*WHAT TO WORK ON*.
Please copy out the lines in the entries that contain "none".

━━━━━ EXCERPTED RECORDS ━━━━━

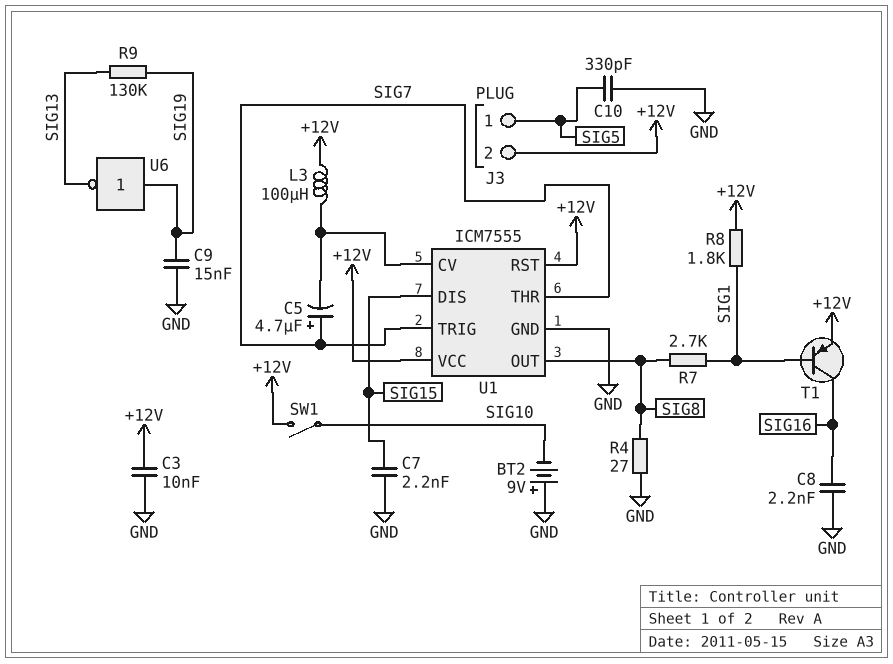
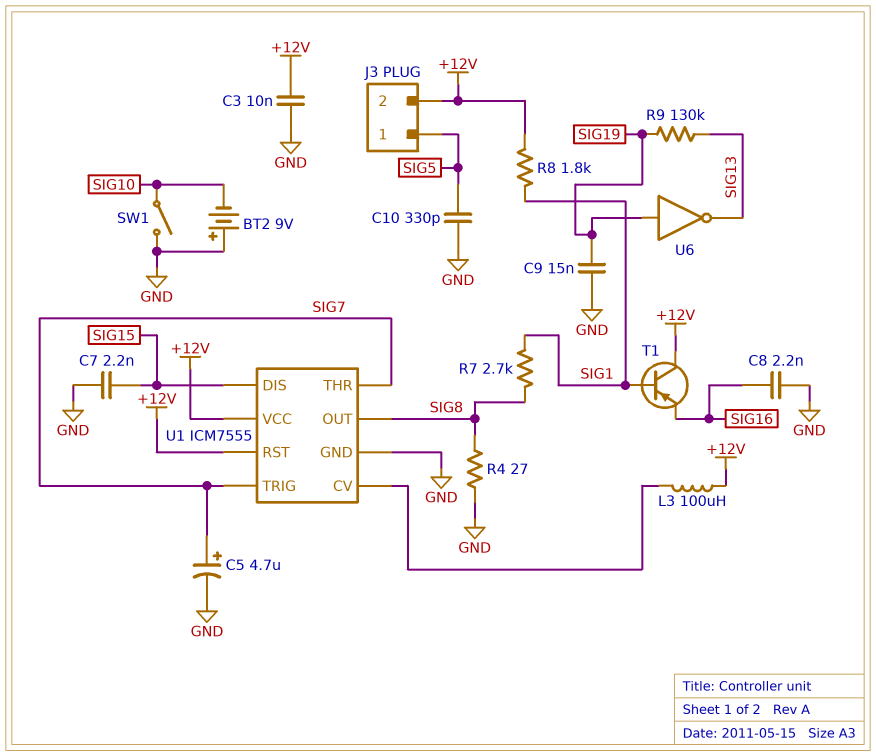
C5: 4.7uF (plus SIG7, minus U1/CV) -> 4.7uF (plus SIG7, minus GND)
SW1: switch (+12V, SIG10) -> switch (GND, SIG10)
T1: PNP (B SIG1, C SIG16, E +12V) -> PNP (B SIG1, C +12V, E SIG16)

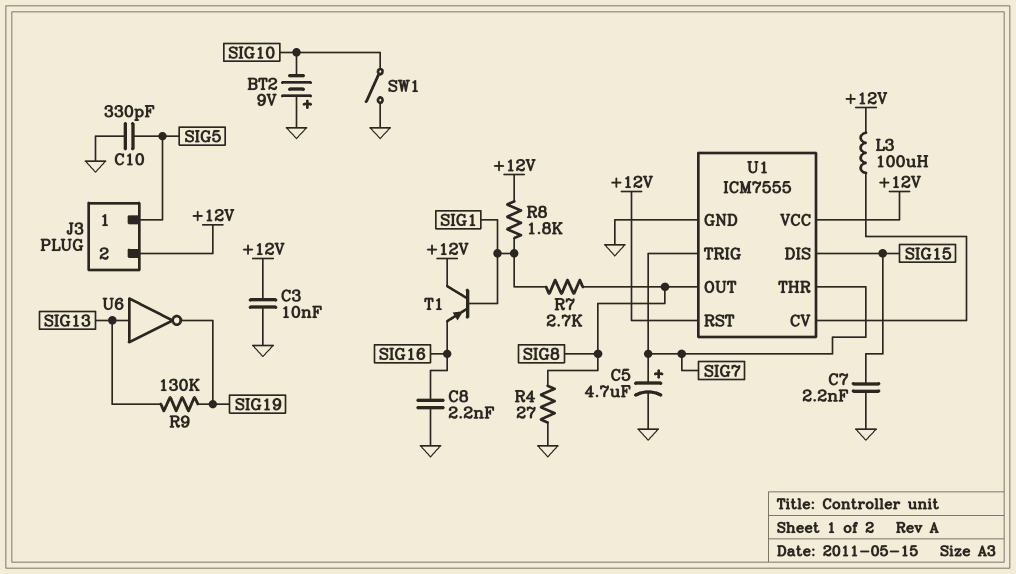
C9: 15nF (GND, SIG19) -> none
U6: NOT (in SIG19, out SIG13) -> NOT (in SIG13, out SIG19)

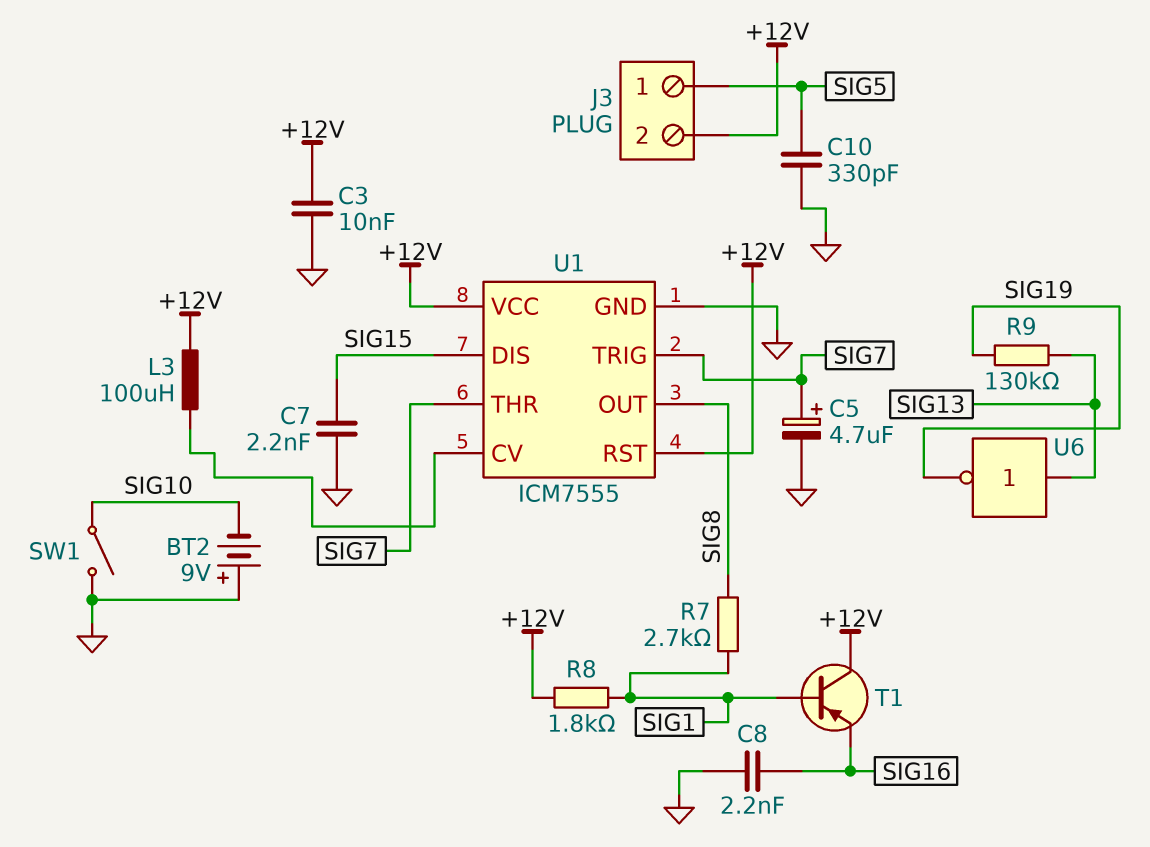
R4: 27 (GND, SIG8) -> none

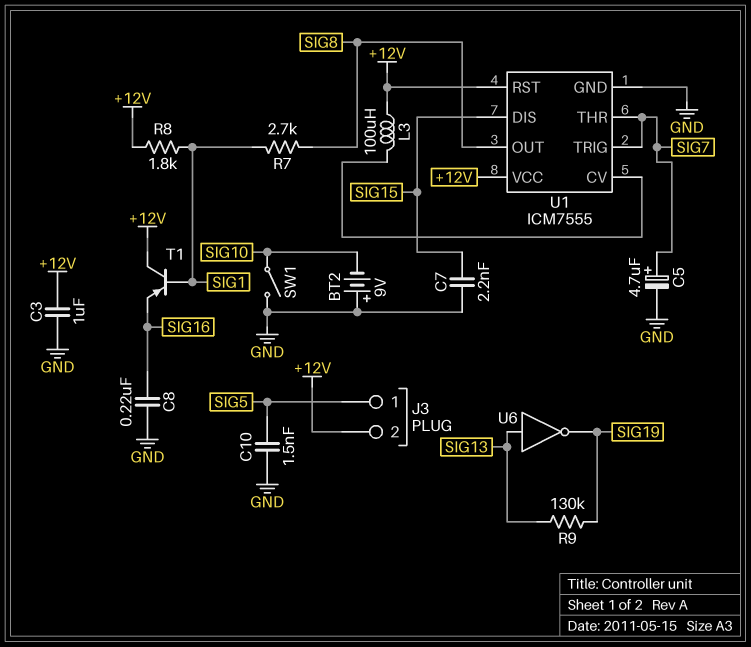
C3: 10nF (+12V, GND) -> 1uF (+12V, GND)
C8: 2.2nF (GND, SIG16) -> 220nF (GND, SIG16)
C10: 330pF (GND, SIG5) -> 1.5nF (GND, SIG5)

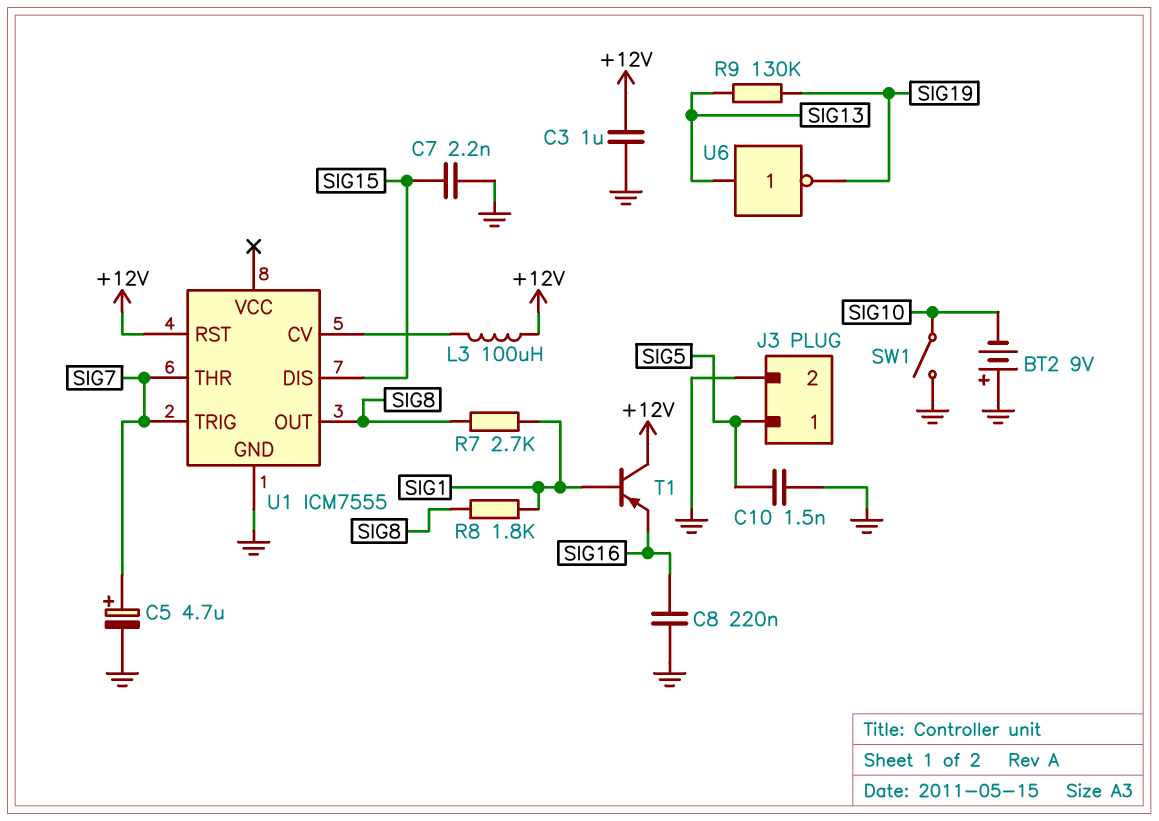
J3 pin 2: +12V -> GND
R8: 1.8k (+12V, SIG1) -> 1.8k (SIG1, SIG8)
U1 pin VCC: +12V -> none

━━━━━

*ANSWER FOR THIS EXERCISE*.
C9: 15nF (GND, SIG19) -> none
R4: 27 (GND, SIG8) -> none
U1 pin VCC: +12V -> none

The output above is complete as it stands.